→ WHAT THIS TASK INVOLVES: You are to retype all of the data exactly as it appears.

→ SOURCE DATA:
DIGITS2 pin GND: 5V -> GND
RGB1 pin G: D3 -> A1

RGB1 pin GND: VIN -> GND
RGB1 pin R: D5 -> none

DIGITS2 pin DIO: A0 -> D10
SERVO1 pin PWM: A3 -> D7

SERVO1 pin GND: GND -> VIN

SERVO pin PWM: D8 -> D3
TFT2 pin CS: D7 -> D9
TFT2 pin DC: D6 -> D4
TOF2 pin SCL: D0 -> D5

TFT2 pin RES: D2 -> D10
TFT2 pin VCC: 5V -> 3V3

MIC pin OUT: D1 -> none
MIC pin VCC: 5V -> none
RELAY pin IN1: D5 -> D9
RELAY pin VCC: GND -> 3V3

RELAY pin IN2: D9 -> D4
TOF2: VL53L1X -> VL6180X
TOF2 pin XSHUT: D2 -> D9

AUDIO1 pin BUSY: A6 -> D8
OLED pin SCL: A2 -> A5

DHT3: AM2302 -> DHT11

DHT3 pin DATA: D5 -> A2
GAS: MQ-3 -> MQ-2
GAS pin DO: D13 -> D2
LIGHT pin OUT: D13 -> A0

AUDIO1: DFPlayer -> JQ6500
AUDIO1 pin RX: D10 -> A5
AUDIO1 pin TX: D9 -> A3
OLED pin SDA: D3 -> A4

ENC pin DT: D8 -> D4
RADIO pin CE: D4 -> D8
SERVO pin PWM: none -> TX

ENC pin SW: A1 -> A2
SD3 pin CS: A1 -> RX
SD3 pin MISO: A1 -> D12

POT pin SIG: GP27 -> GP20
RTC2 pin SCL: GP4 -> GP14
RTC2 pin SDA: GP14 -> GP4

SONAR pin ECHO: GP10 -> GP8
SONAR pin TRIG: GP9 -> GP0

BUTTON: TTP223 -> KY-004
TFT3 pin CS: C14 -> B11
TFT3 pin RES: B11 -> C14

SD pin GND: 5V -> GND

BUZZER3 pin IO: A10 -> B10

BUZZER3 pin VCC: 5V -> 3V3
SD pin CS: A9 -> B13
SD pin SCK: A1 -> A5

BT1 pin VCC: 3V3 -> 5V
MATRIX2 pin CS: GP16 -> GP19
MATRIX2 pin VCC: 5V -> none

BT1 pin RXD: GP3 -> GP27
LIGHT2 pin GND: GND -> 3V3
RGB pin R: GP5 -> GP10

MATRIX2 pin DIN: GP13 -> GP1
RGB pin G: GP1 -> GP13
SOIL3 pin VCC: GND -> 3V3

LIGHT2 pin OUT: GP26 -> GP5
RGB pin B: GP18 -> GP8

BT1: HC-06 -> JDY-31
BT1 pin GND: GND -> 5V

→ YOUR SOLUTION:
DIGITS2 pin GND: 5V -> GND
RGB1 pin G: D3 -> A1

RGB1 pin GND: VIN -> GND
RGB1 pin R: D5 -> none

DIGITS2 pin DIO: A0 -> D10
SERVO1 pin PWM: A3 -> D7

SERVO1 pin GND: GND -> VIN

SERVO pin PWM: D8 -> D3
TFT2 pin CS: D7 -> D9
TFT2 pin DC: D6 -> D4
TOF2 pin SCL: D0 -> D5

TFT2 pin RES: D2 -> D10
TFT2 pin VCC: 5V -> 3V3

MIC pin OUT: D1 -> none
MIC pin VCC: 5V -> none
RELAY pin IN1: D5 -> D9
RELAY pin VCC: GND -> 3V3

RELAY pin IN2: D9 -> D4
TOF2: VL53L1X -> VL6180X
TOF2 pin XSHUT: D2 -> D9

AUDIO1 pin BUSY: A6 -> D8
OLED pin SCL: A2 -> A5

DHT3: AM2302 -> DHT11

DHT3 pin DATA: D5 -> A2
GAS: MQ-3 -> MQ-2
GAS pin DO: D13 -> D2
LIGHT pin OUT: D13 -> A0

AUDIO1: DFPlayer -> JQ6500
AUDIO1 pin RX: D10 -> A5
AUDIO1 pin TX: D9 -> A3
OLED pin SDA: D3 -> A4

ENC pin DT: D8 -> D4
RADIO pin CE: D4 -> D8
SERVO pin PWM: none -> TX

ENC pin SW: A1 -> A2
SD3 pin CS: A1 -> RX
SD3 pin MISO: A1 -> D12

POT pin SIG: GP27 -> GP20
RTC2 pin SCL: GP4 -> GP14
RTC2 pin SDA: GP14 -> GP4

SONAR pin ECHO: GP10 -> GP8
SONAR pin TRIG: GP9 -> GP0

BUTTON: TTP223 -> KY-004
TFT3 pin CS: C14 -> B11
TFT3 pin RES: B11 -> C14

SD pin GND: 5V -> GND

BUZZER3 pin IO: A10 -> B10

BUZZER3 pin VCC: 5V -> 3V3
SD pin CS: A9 -> B13
SD pin SCK: A1 -> A5

BT1 pin VCC: 3V3 -> 5V
MATRIX2 pin CS: GP16 -> GP19
MATRIX2 pin VCC: 5V -> none

BT1 pin RXD: GP3 -> GP27
LIGHT2 pin GND: GND -> 3V3
RGB pin R: GP5 -> GP10

MATRIX2 pin DIN: GP13 -> GP1
RGB pin G: GP1 -> GP13
SOIL3 pin VCC: GND -> 3V3

LIGHT2 pin OUT: GP26 -> GP5
RGB pin B: GP18 -> GP8

BT1: HC-06 -> JDY-31
BT1 pin GND: GND -> 5V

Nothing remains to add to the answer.